### DATA TO USE

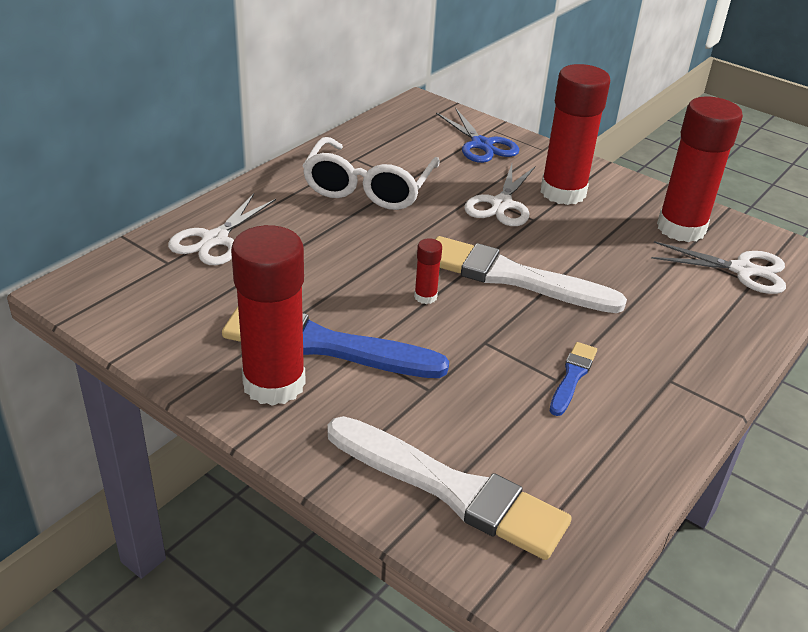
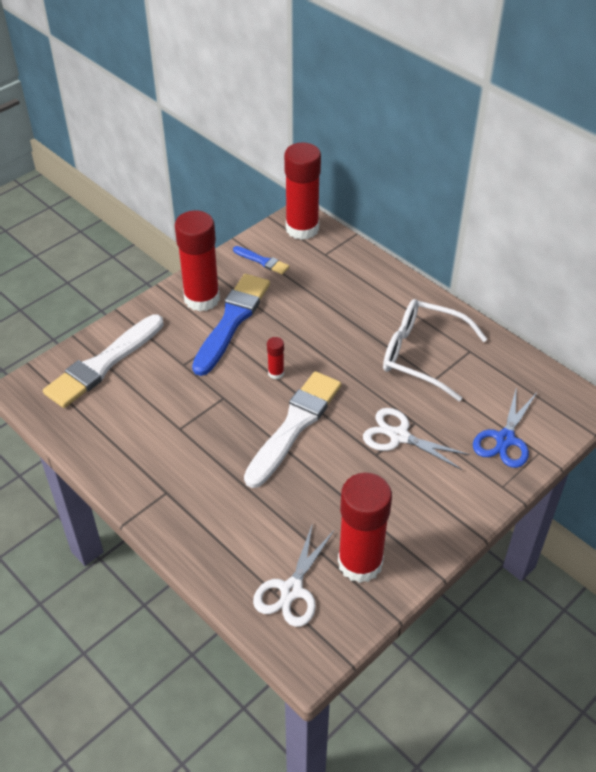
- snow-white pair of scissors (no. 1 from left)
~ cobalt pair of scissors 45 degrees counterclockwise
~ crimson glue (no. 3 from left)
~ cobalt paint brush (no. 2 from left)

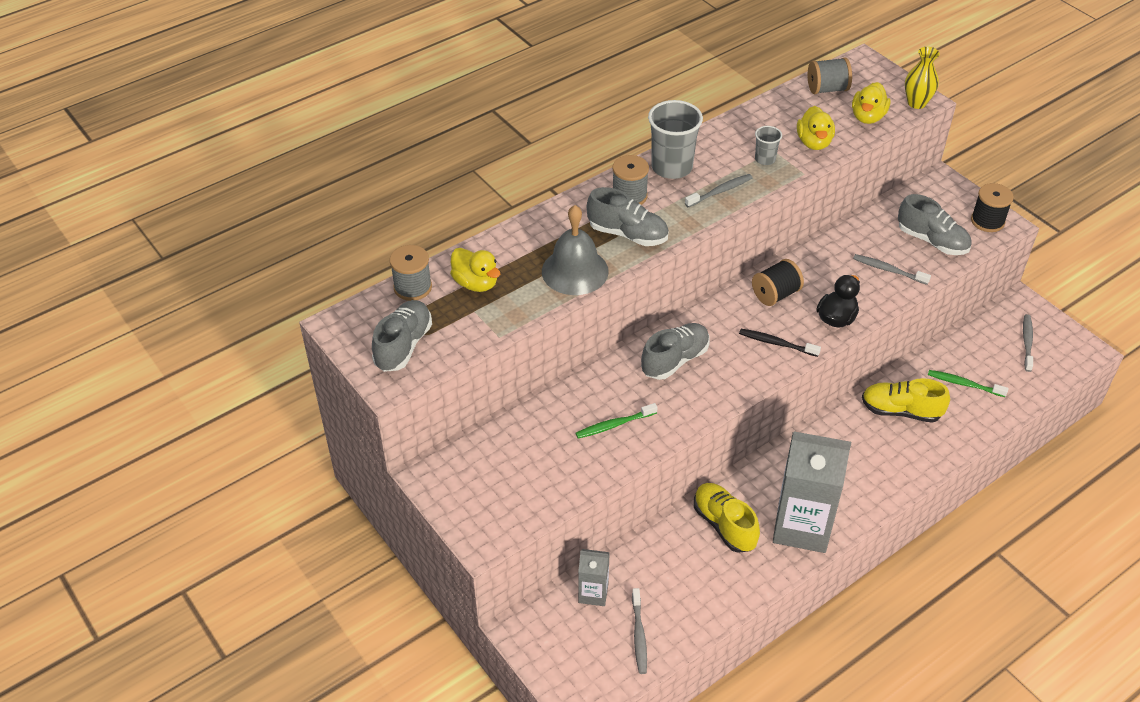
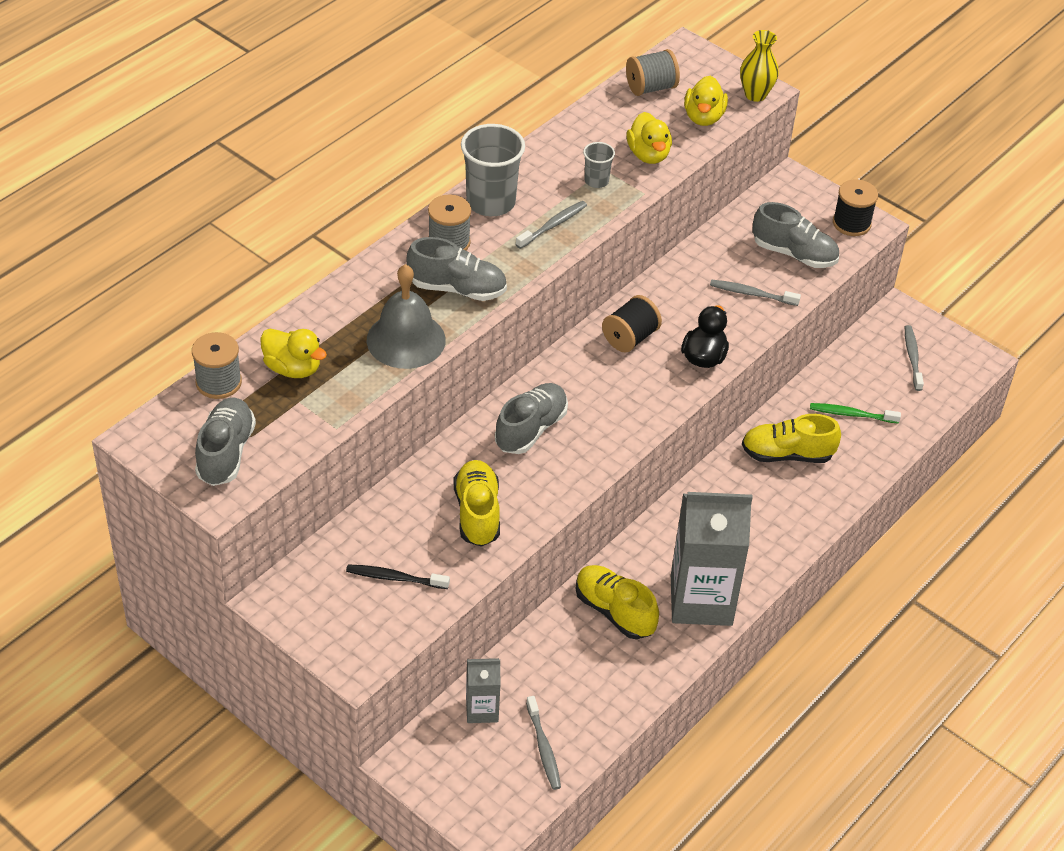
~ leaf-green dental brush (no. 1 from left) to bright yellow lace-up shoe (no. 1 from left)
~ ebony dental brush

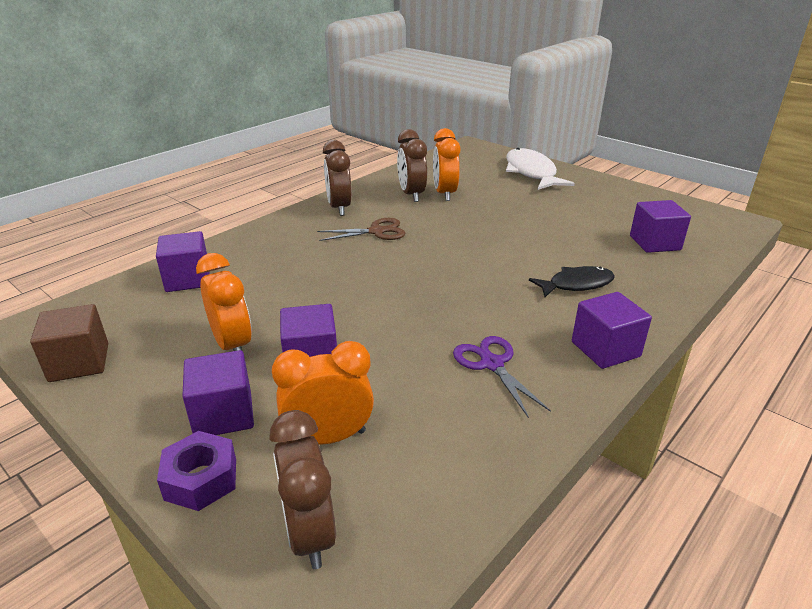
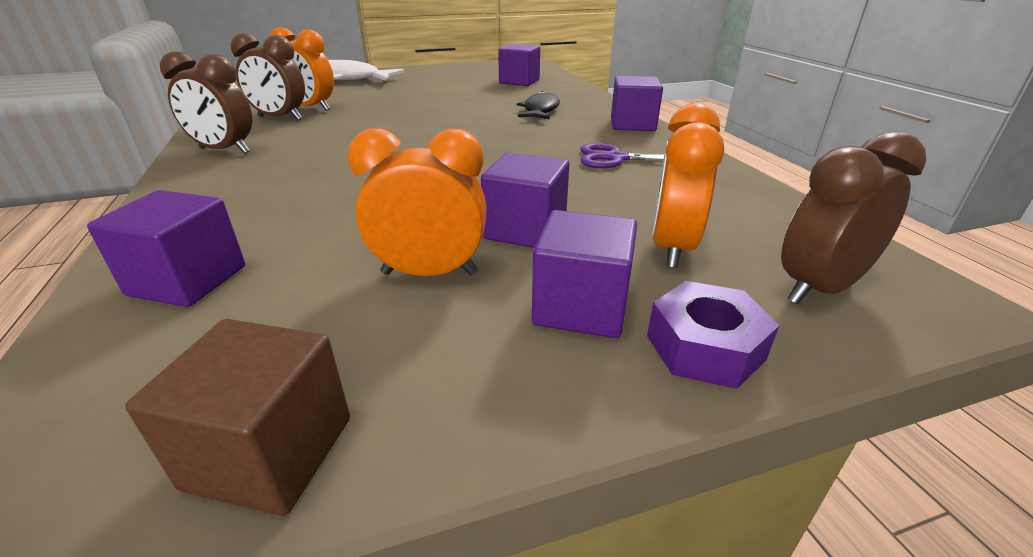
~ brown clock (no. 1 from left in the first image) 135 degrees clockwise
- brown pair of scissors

######

TASK OBJECTIVE:
Please produce an exact copy of all the material, leaving out the pictures.

EXERCISE RESPONSE:
- snow-white pair of scissors (no. 1 from left)
~ cobalt pair of scissors 45 degrees counterclockwise
~ crimson glue (no. 3 from left)
~ cobalt paint brush (no. 2 from left)

~ leaf-green dental brush (no. 1 from left) to bright yellow lace-up shoe (no. 1 from left)
~ ebony dental brush

~ brown clock (no. 1 from left in the first image) 135 degrees clockwise
- brown pair of scissors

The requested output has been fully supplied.